> _Problem details_
Copy each line of the data below with the word "LEDK".

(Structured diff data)
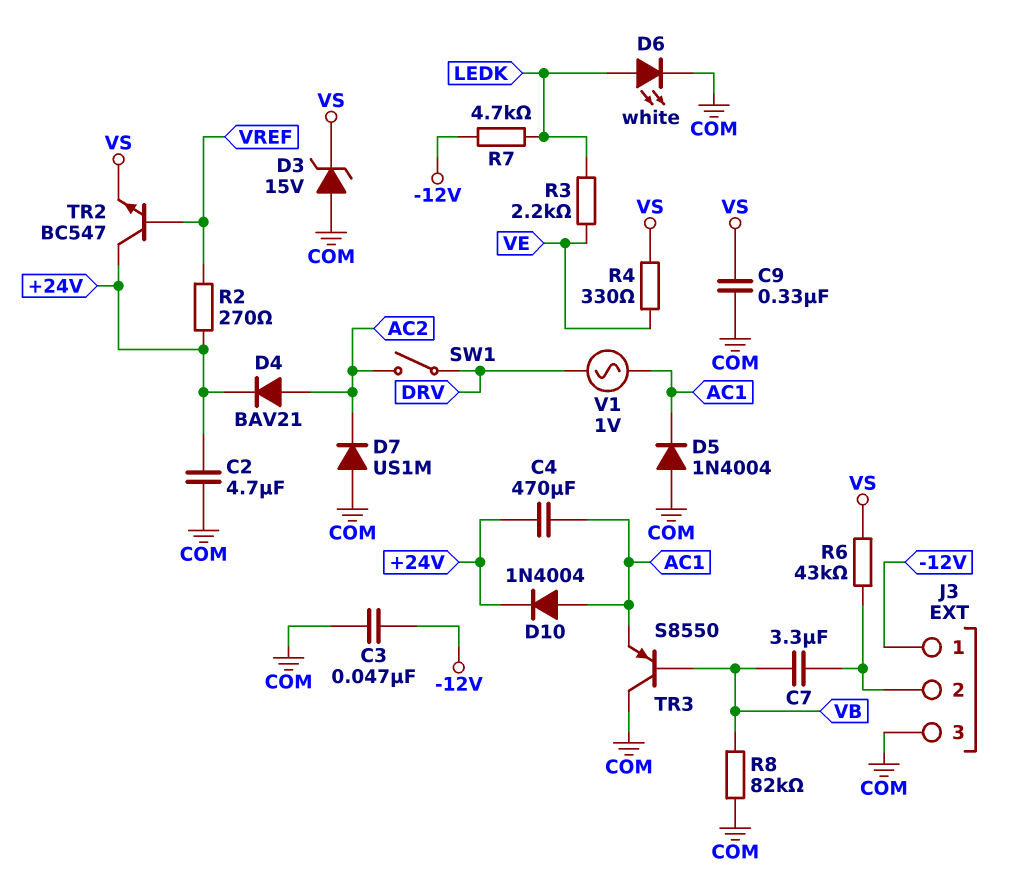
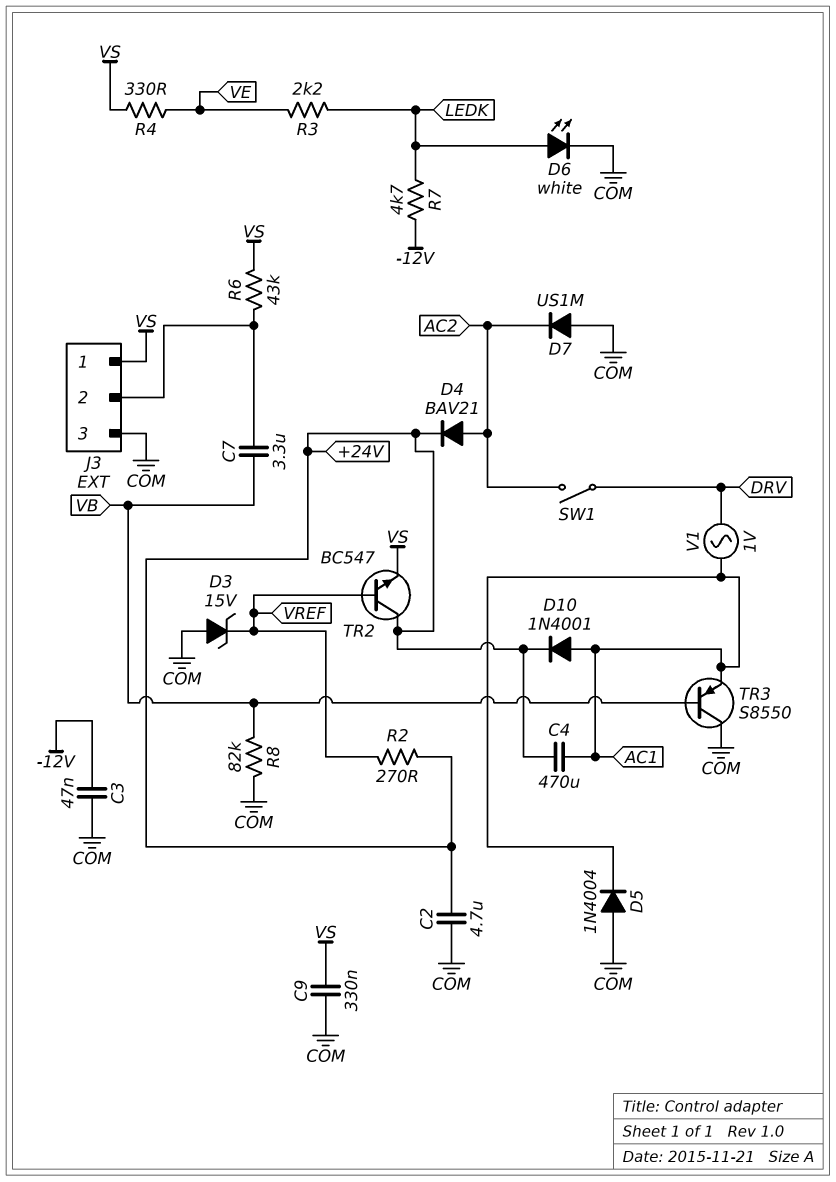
D3: zener 15V (A COM, K VS) -> zener 15V (A COM, K VREF)
D10: diode 1N4004 (A AC1, K +24V) -> diode 1N4001 (A AC1, K +24V)
J3 pin 1: -12V -> VS

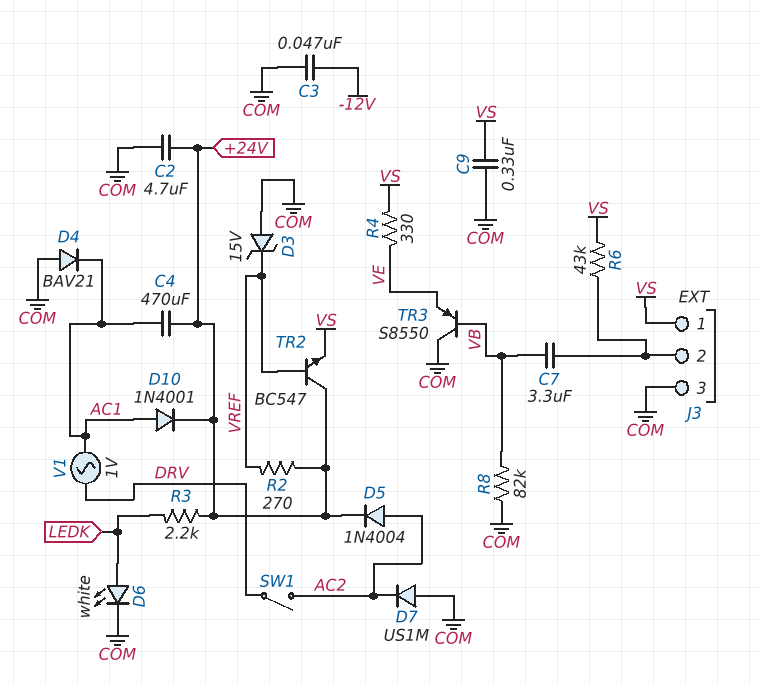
D4: diode BAV21 (A AC2, K +24V) -> diode BAV21 (A COM, K AC1)
D5: diode 1N4004 (A COM, K AC1) -> diode 1N4004 (A AC2, K +24V)
R3: 2.2k (LEDK, VE) -> 2.2k (+24V, LEDK)
R7: 4.7k (-12V, LEDK) -> none
TR3: PNP S8550 (B VB, C COM, E AC1) -> PNP S8550 (B VB, C COM, E VE)

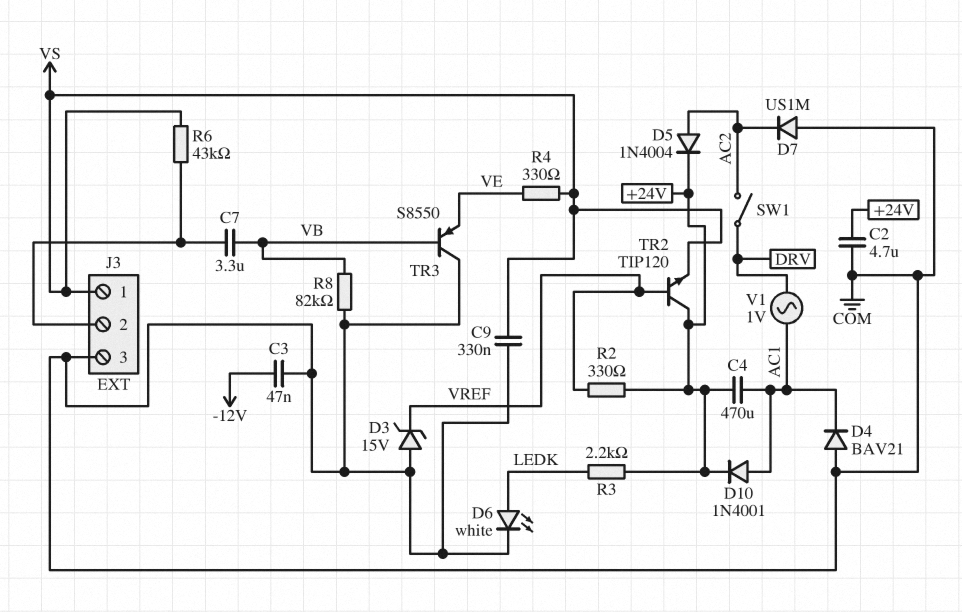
R2: 270 (+24V, VREF) -> 330 (+24V, VREF)
TR2: NPN BC547 (B VREF, C +24V, E VS) -> NPN TIP120 (B VREF, C +24V, E VS)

> _Solved problem_
R3: 2.2k (LEDK, VE) -> 2.2k (+24V, LEDK)
R7: 4.7k (-12V, LEDK) -> none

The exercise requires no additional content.